* [EXERCISE OBJECTIVE]
From the line with "purple pentagon: rotated" to the line with "purple cross: moved 28 px left", retype each line exactly as it stands in the records below, but skip the pictures.

══ RAW DATA

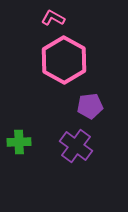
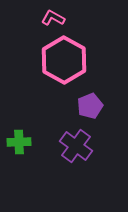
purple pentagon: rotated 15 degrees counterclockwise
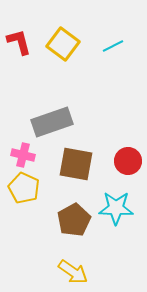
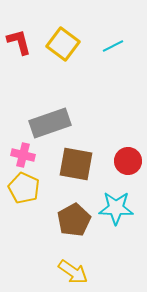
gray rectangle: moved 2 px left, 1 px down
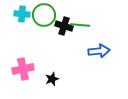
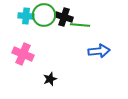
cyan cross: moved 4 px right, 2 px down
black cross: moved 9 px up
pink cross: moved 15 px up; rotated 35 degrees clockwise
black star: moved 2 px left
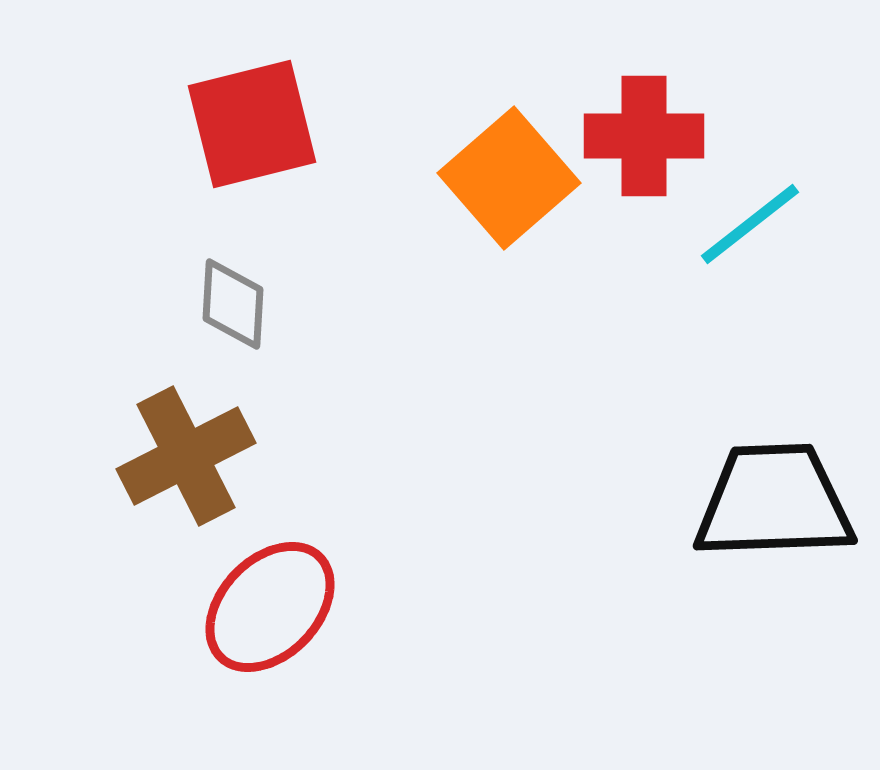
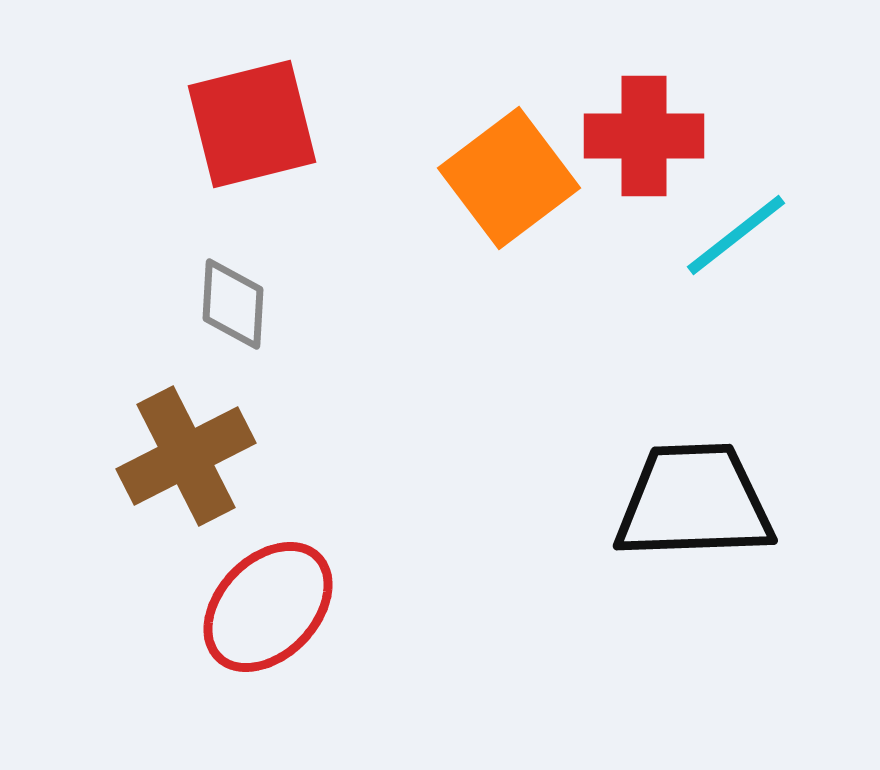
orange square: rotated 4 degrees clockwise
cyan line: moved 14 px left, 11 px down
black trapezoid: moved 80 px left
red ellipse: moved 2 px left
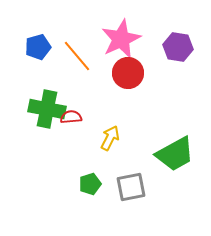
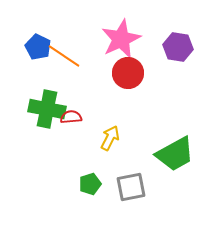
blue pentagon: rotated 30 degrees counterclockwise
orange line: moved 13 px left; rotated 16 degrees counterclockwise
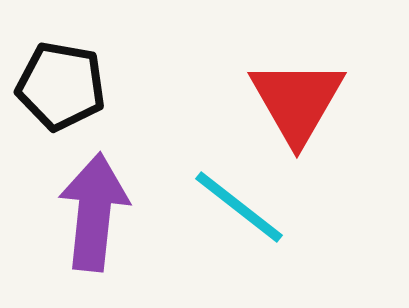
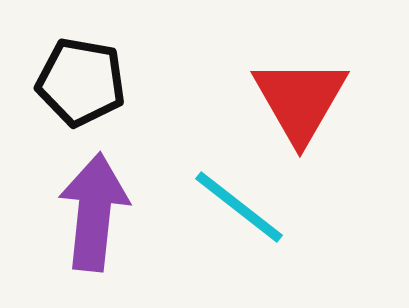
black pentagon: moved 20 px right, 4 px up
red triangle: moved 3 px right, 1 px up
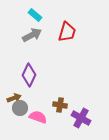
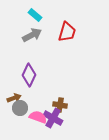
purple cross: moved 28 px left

════
══ RAW DATA

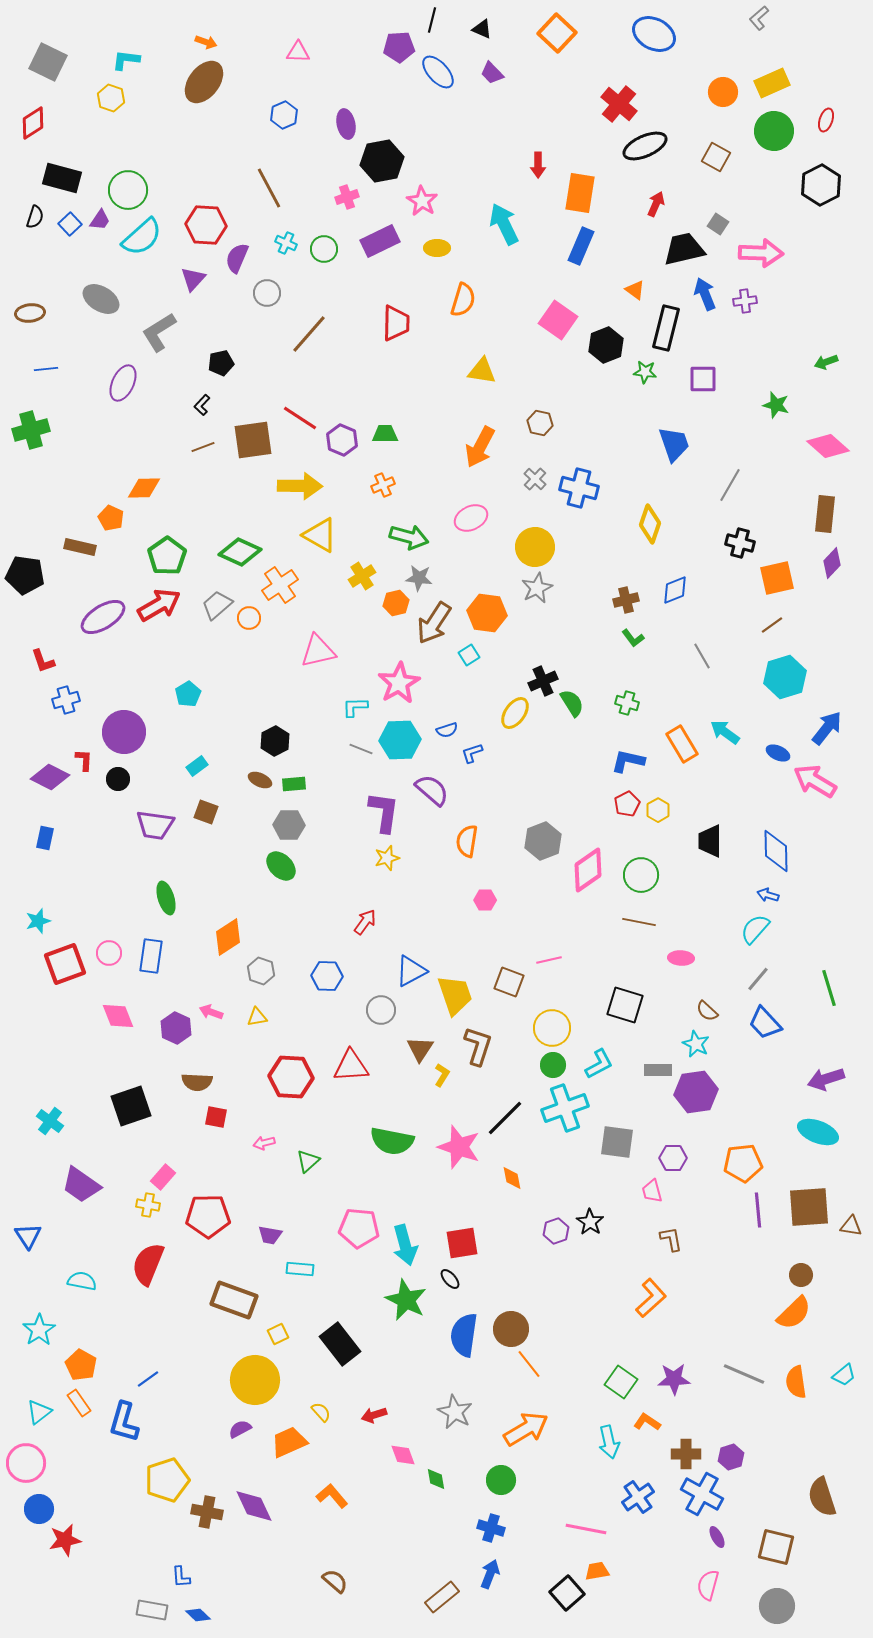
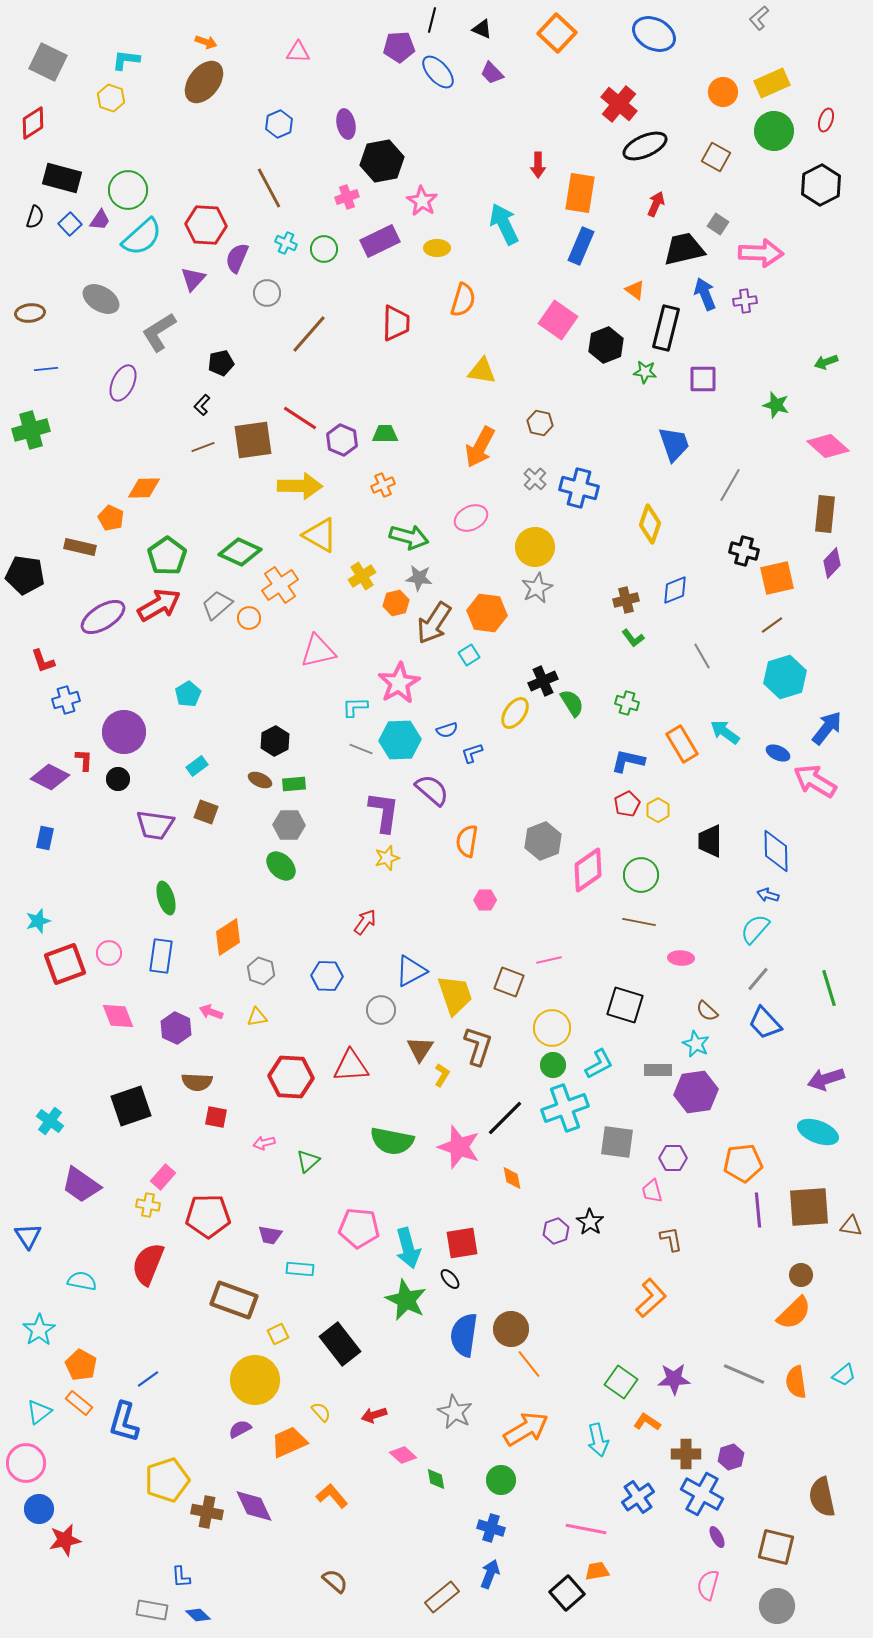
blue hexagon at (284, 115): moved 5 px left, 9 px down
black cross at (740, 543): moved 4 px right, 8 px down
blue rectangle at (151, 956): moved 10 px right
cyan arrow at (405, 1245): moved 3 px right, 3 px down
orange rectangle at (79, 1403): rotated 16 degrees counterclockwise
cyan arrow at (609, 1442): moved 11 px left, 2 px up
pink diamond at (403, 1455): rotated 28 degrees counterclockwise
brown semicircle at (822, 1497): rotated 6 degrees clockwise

════

* [EXERCISE RESULT]
purple pentagon: rotated 15 degrees counterclockwise
gray rectangle: moved 2 px left, 1 px down
cyan cross: moved 4 px right, 2 px down
black cross: moved 9 px up
pink cross: moved 15 px up; rotated 35 degrees clockwise
black star: moved 2 px left
orange square: rotated 4 degrees clockwise
cyan line: moved 14 px left, 11 px down
black trapezoid: moved 80 px left
red ellipse: moved 2 px left
blue pentagon: rotated 30 degrees counterclockwise
orange line: moved 13 px left; rotated 16 degrees counterclockwise
black pentagon: moved 20 px right, 4 px up
red triangle: moved 3 px right, 1 px up
purple cross: moved 28 px left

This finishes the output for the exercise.